- [RECORD EXTRACTS]:
○ ○ ○

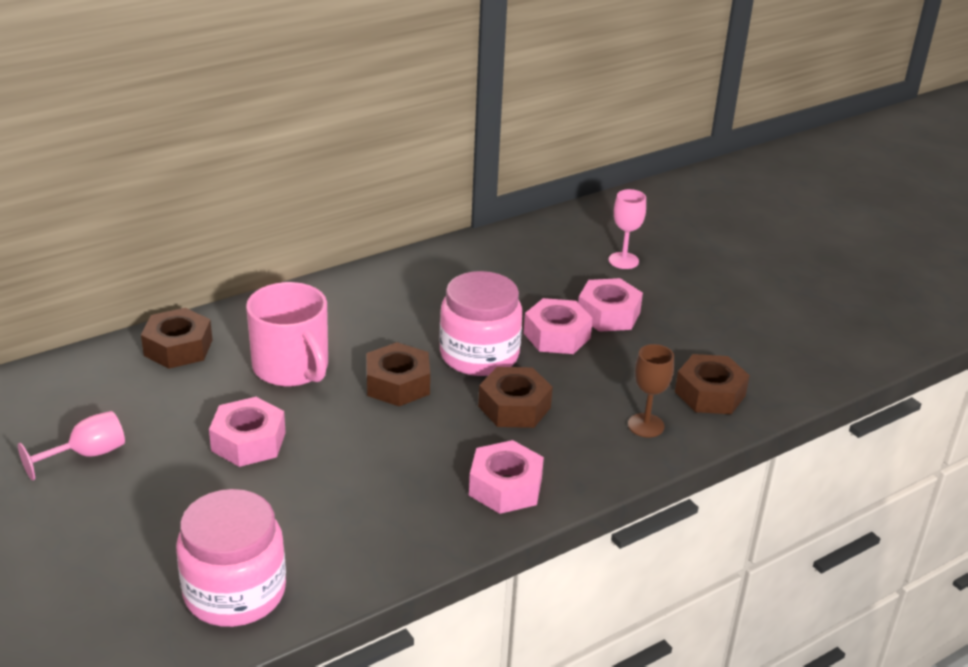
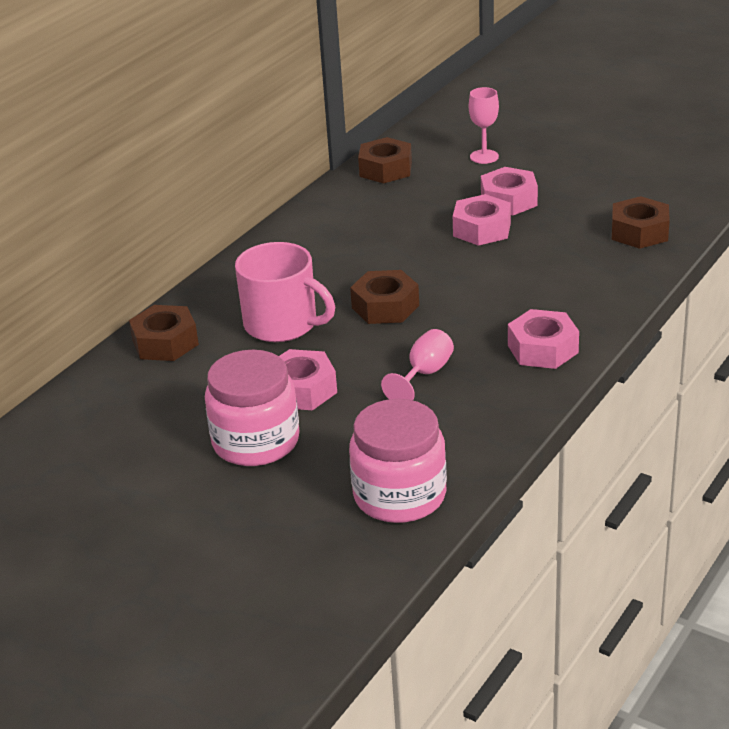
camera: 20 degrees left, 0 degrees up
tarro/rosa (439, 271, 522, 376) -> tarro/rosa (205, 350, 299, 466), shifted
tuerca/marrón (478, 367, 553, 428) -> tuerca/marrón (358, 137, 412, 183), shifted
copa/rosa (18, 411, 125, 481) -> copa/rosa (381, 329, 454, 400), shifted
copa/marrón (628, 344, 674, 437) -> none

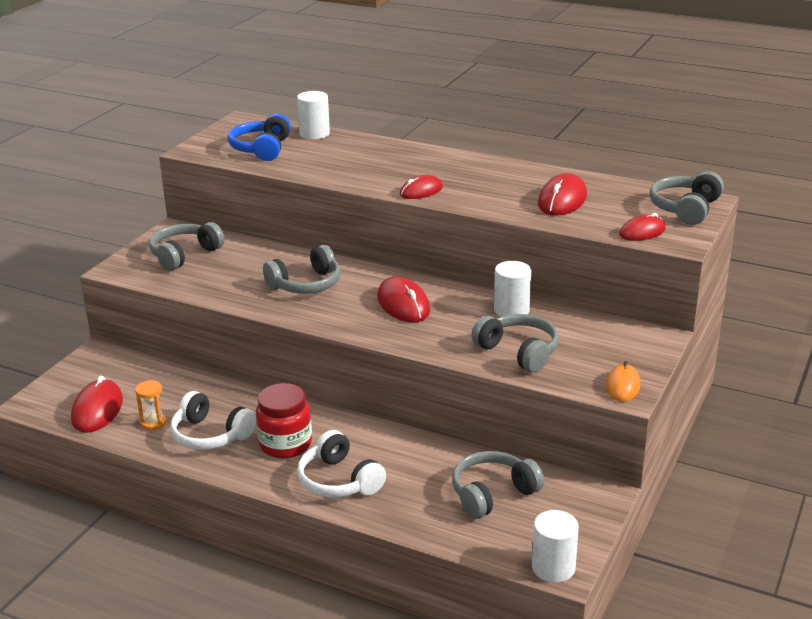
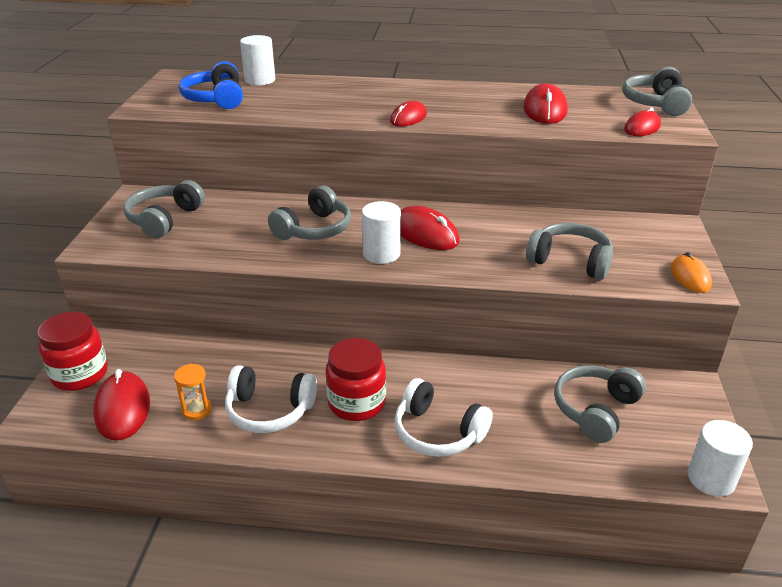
camera: 20 degrees left, 5 degrees up
none -> tarro/rojo (37, 312, 108, 391)
cilindro/blanco (494, 261, 531, 317) -> cilindro/blanco (362, 201, 401, 264), shifted

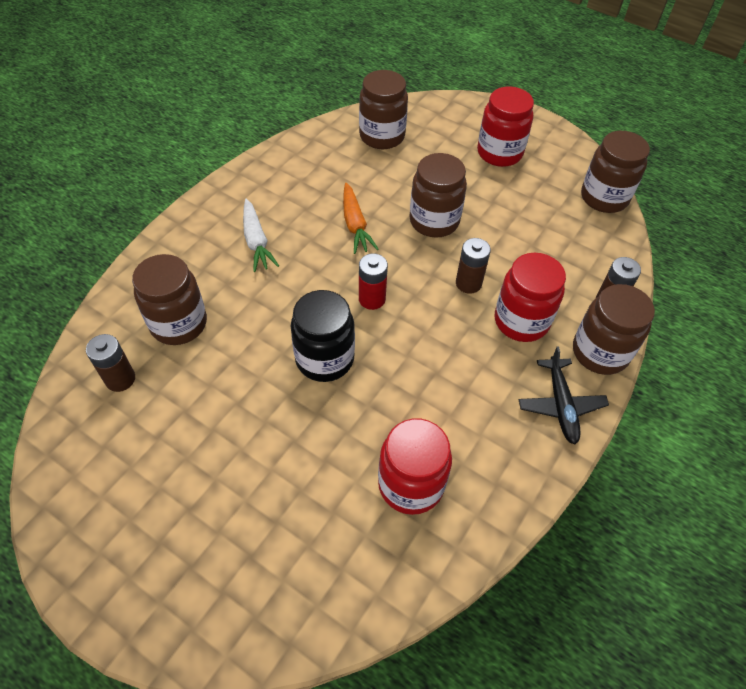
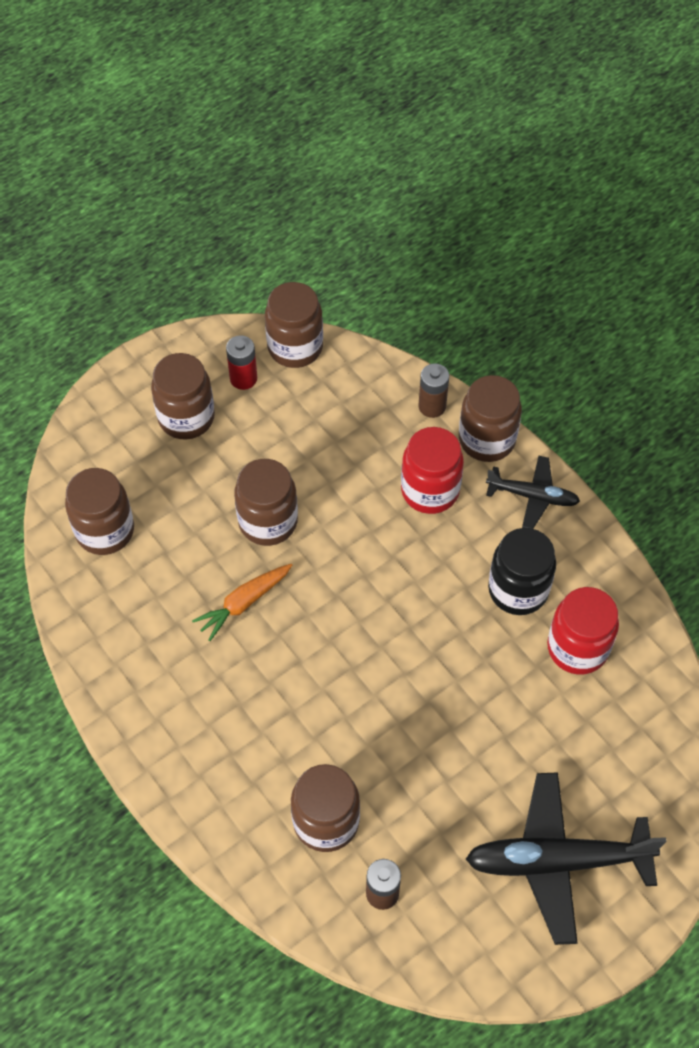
camera: 70 degrees left, 5 degrees up
tarro/rojo (477, 86, 534, 167) -> tarro/marrón (151, 353, 215, 439)
zanahoria/naranja (343, 183, 378, 254) -> zanahoria/naranja (192, 564, 292, 641), 135 degrees clockwise
pila/rojo (359, 253, 388, 310) -> pila/rojo (226, 335, 257, 390), shifted
none -> avión/negro (466, 772, 667, 945)
tarro/negro (290, 290, 355, 382) -> tarro/negro (488, 528, 556, 615), shifted
zanahoria/blanco (243, 199, 279, 272) -> none
pila/marrón (456, 238, 491, 294) -> none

○ ○ ○

Among the lines of the data above, find those with the word "left" and show them.

camera: 20 degrees left, 0 degrees up
camera: 20 degrees left, 5 degrees up
camera: 70 degrees left, 5 degrees up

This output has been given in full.